## YOUR GOAL
Read the records below and report each line in which "moved" occurs.

(Data excerpts)
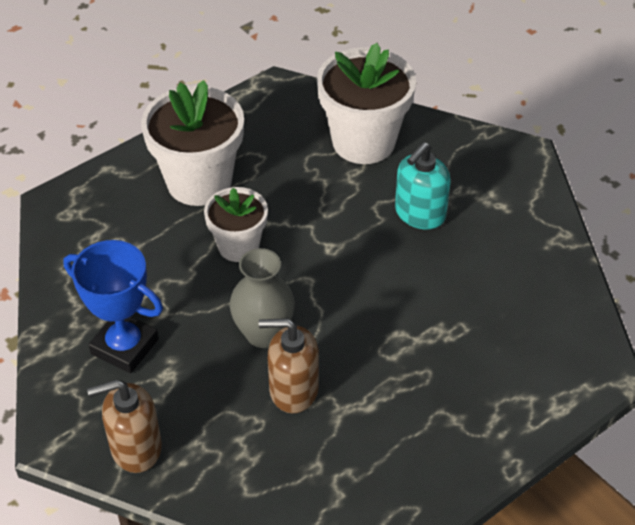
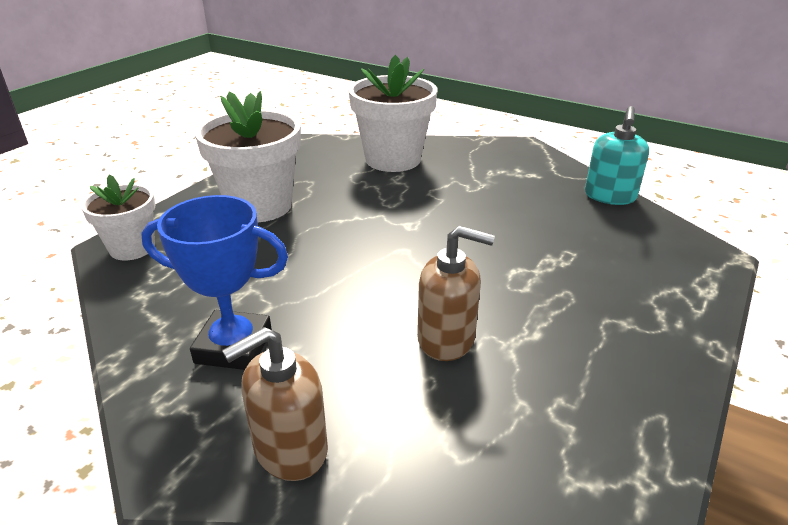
camera: 20 degrees left, 15 degrees down
white flower pot [204,187,268,262] -> white flower pot moved to [81,174,155,261]
grey vase [230,248,295,348] -> none
brown soap dispenser [259,318,319,413] -> brown soap dispenser turned 150 degrees counterclockwise [417,225,495,361]
turquoise soap dispenser [395,142,451,230] -> turquoise soap dispenser moved to [585,106,649,205]

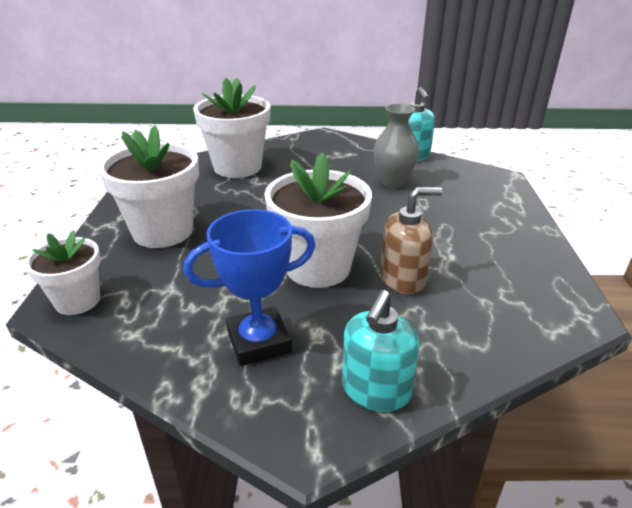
camera: 30 degrees left, 0 degrees up
brown soap dispenser [222,327,328,481] -> turquoise soap dispenser [342,290,420,412]
none -> white flower pot [264,152,372,288]
none -> grey vase [373,104,419,188]

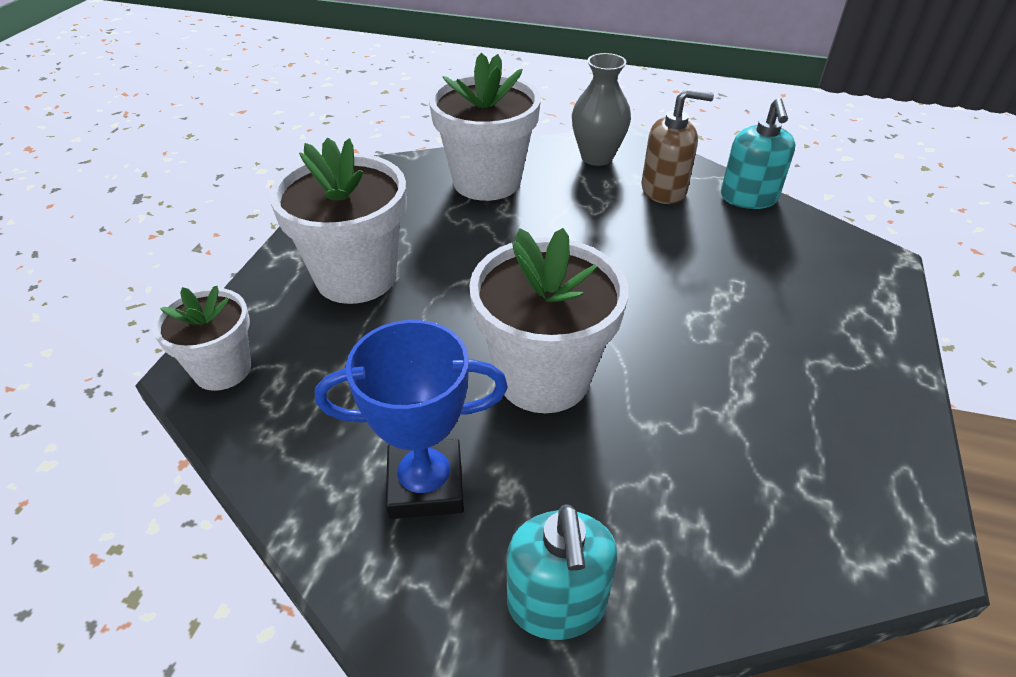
camera: 15 degrees right, 10 degrees up
turquoise soap dispenser [342,290,420,412] -> turquoise soap dispenser turned 45 degrees counterclockwise [507,504,618,640]
grey vase [373,104,419,188] -> grey vase moved to [572,53,631,166]
brown soap dispenser [380,187,443,294] -> brown soap dispenser moved to [641,89,714,204]

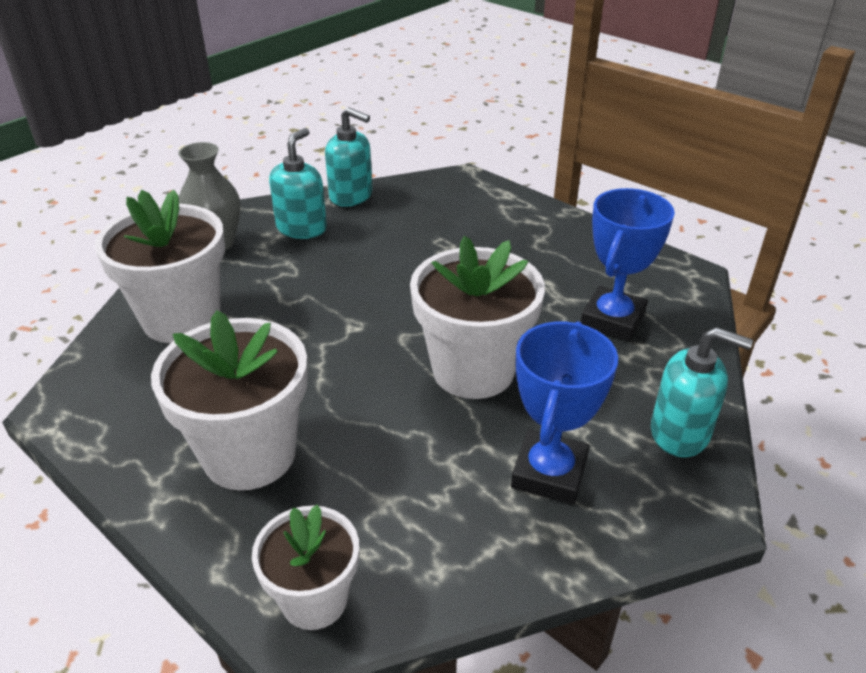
camera: 65 degrees left, 5 degrees down
brown soap dispenser [641,89,714,204] -> turquoise soap dispenser [269,128,327,239]
none -> blue trophy [581,188,675,341]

## SOLUTION FOR THIS TASK
white flower pot [204,187,268,262] -> white flower pot moved to [81,174,155,261]
turquoise soap dispenser [395,142,451,230] -> turquoise soap dispenser moved to [585,106,649,205]
grey vase [373,104,419,188] -> grey vase moved to [572,53,631,166]
brown soap dispenser [380,187,443,294] -> brown soap dispenser moved to [641,89,714,204]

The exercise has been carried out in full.